Input for this task >>
== Segment start ==

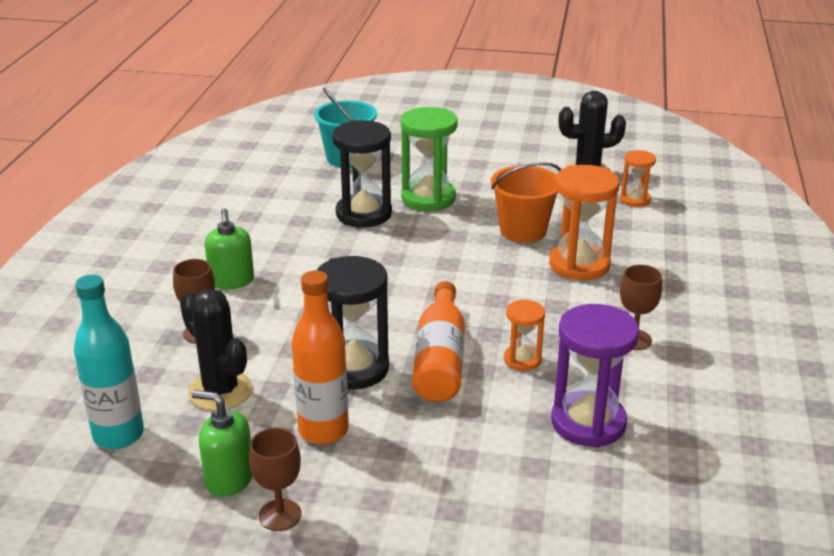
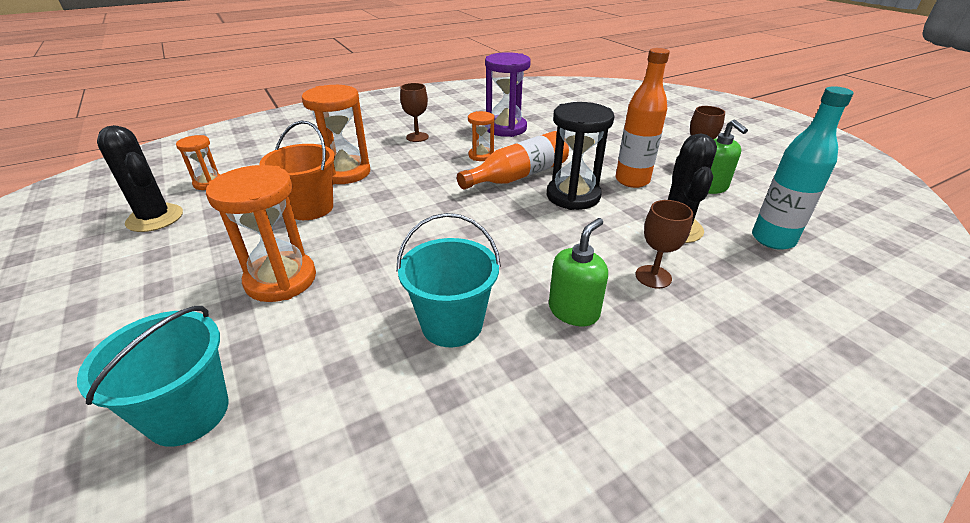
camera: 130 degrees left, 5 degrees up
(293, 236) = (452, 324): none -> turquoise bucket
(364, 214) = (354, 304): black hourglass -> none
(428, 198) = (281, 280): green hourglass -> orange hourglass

== Segment end ==
== Segment start ==

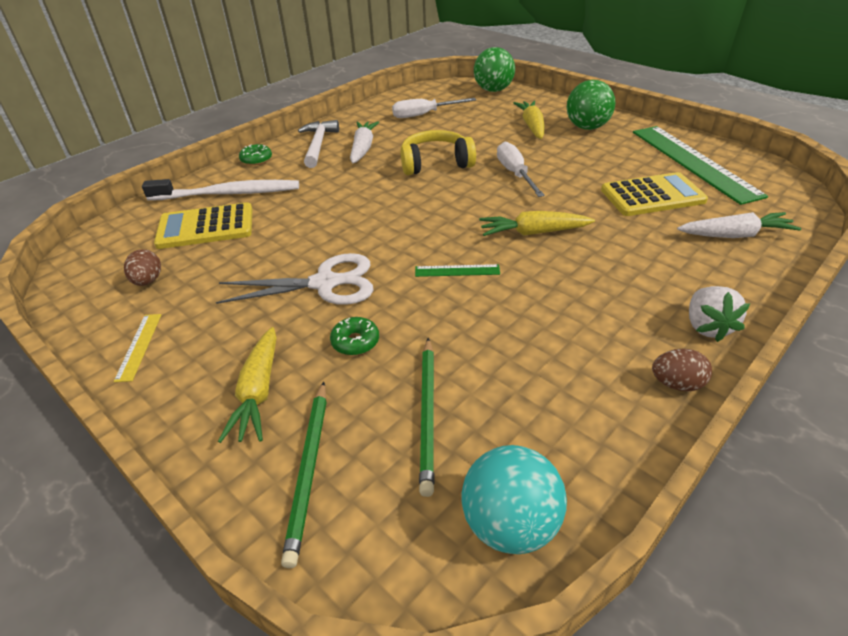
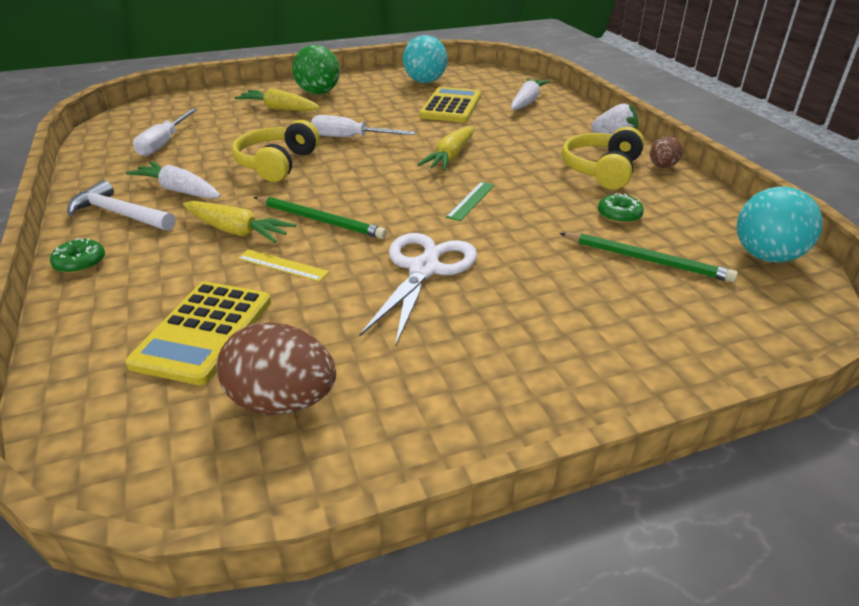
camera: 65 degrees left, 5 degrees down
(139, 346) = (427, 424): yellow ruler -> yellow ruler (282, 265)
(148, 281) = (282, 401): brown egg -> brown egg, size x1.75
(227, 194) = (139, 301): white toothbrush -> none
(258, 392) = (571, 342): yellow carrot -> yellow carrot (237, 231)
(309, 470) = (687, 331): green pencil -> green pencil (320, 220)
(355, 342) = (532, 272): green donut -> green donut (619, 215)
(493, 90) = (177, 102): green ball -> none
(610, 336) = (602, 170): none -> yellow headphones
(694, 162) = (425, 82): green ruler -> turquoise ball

== Segment end ==
== Segment start ==

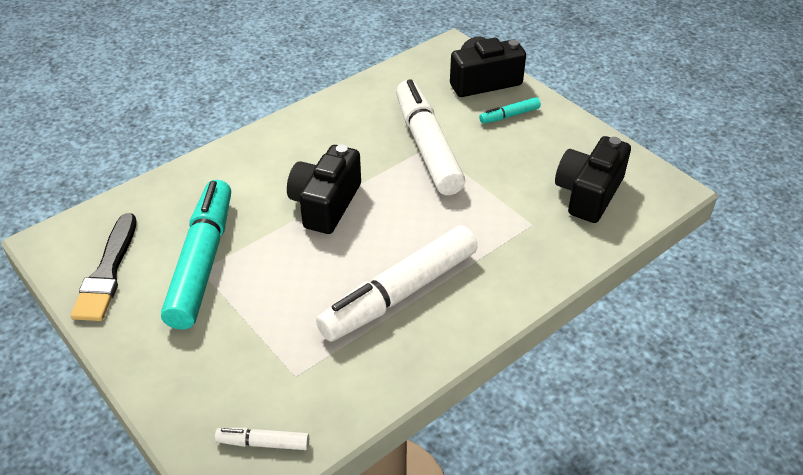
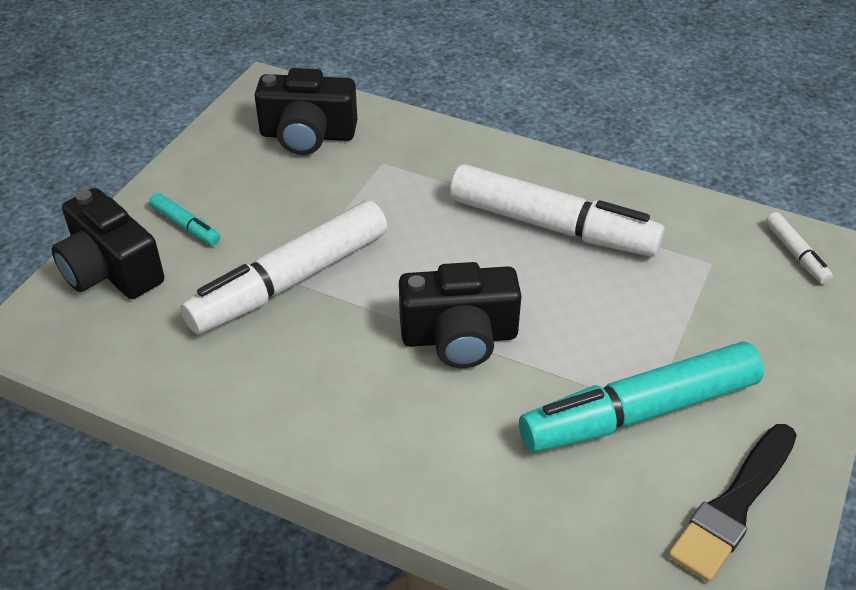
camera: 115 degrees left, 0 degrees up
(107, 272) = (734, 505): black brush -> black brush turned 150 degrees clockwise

== Segment end ==

Exercise prompt >>
Please go through the entries and show every line with the word "ball".

Answer box >>
(493, 90) = (177, 102): green ball -> none
(694, 162) = (425, 82): green ruler -> turquoise ball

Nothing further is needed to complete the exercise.